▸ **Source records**
────────────────────────────────────────
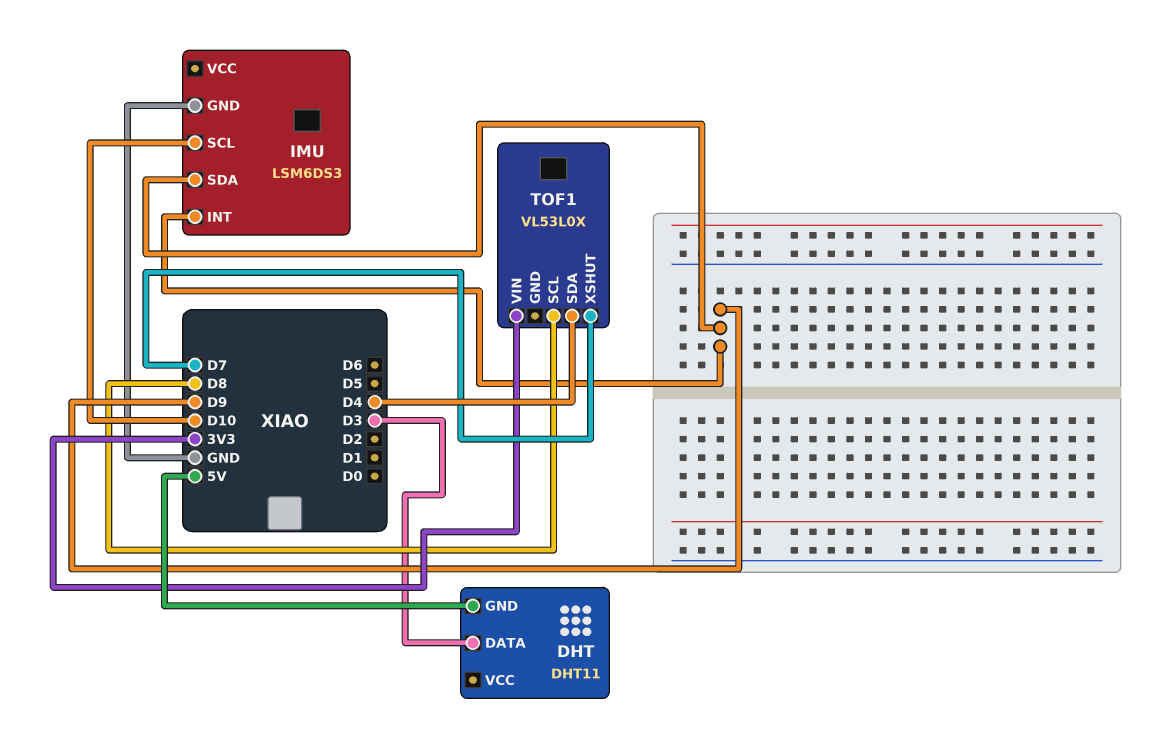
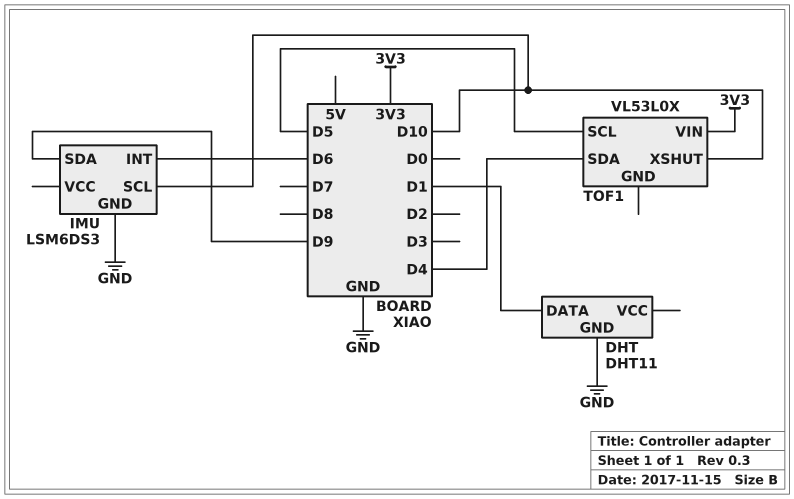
DHT pin DATA: D3 -> D1
DHT pin GND: 5V -> GND
IMU pin INT: D9 -> D6
TOF1 pin SCL: D8 -> D5
TOF1 pin XSHUT: D7 -> D10

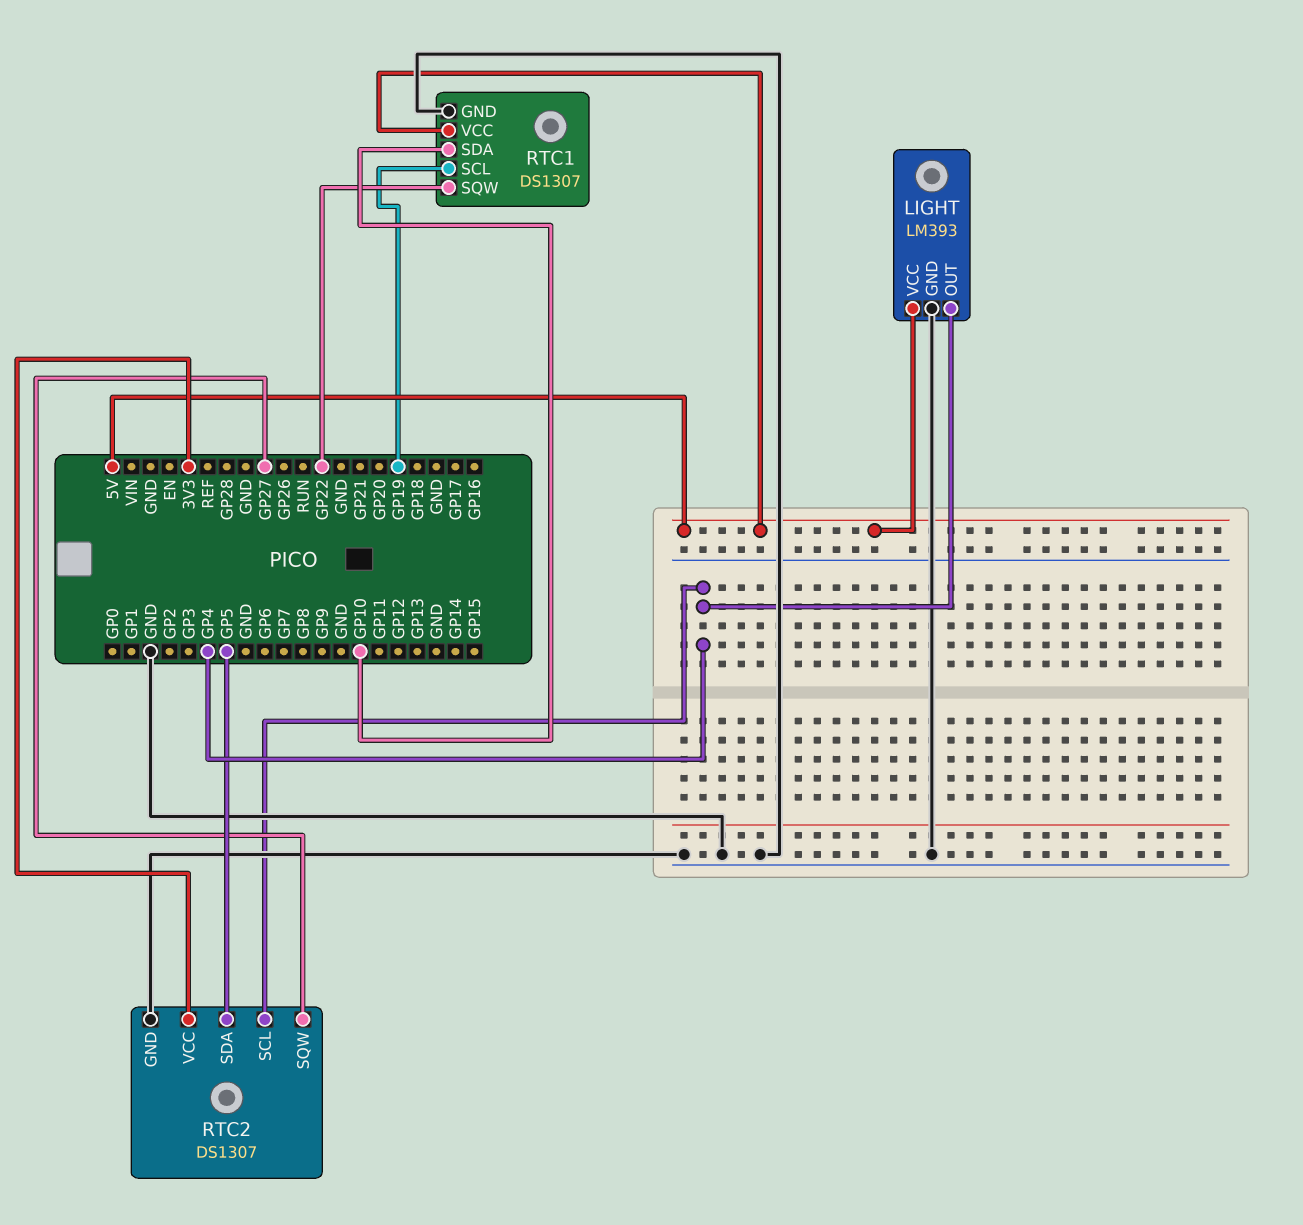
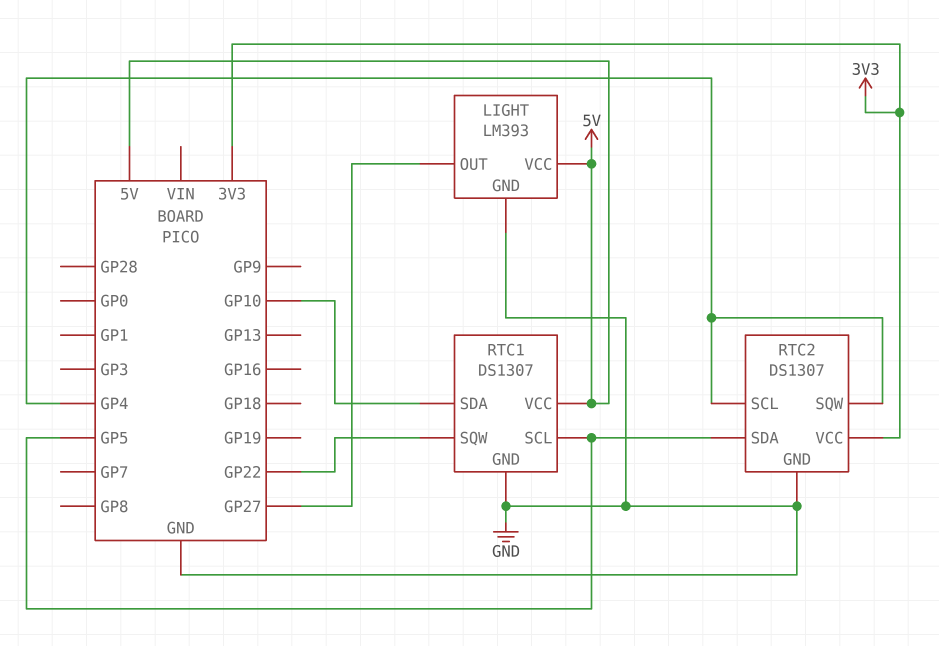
LIGHT pin OUT: GP4 -> GP27
RTC1 pin SCL: GP19 -> GP5
RTC2 pin SQW: GP27 -> GP4

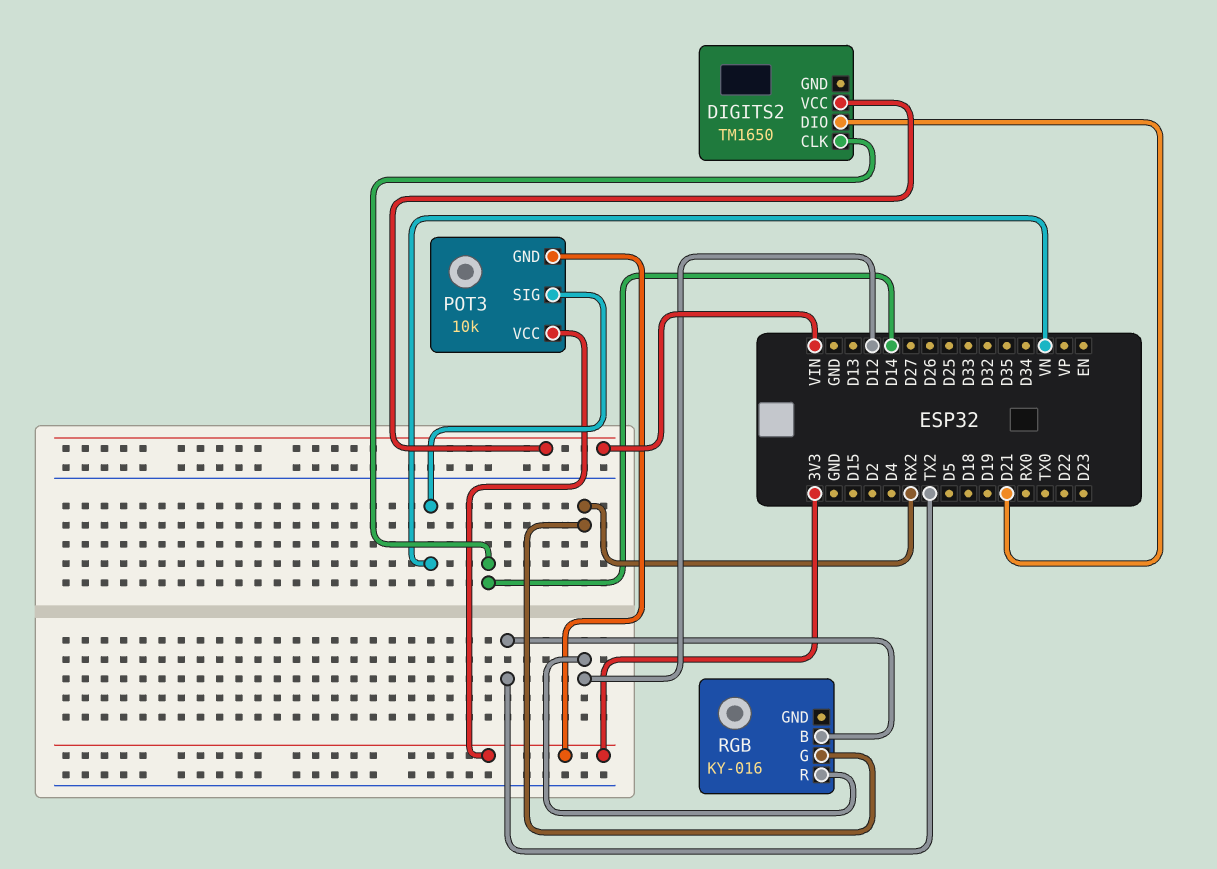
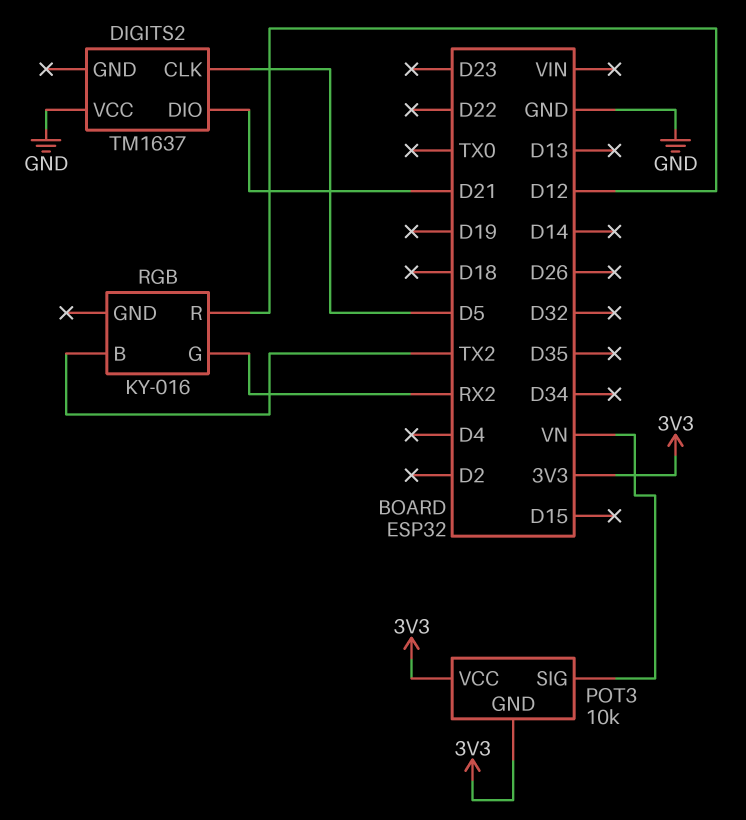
DIGITS2: TM1650 -> TM1637
DIGITS2 pin CLK: D14 -> D5
DIGITS2 pin VCC: VIN -> GND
────────────────────────────────────────
▸ **ASSIGNMENT**
The task calls for duplicating the data exactly, with no images kept.

▸ **RESULT OF THE EXERCISE**
DHT pin DATA: D3 -> D1
DHT pin GND: 5V -> GND
IMU pin INT: D9 -> D6
TOF1 pin SCL: D8 -> D5
TOF1 pin XSHUT: D7 -> D10

LIGHT pin OUT: GP4 -> GP27
RTC1 pin SCL: GP19 -> GP5
RTC2 pin SQW: GP27 -> GP4

DIGITS2: TM1650 -> TM1637
DIGITS2 pin CLK: D14 -> D5
DIGITS2 pin VCC: VIN -> GND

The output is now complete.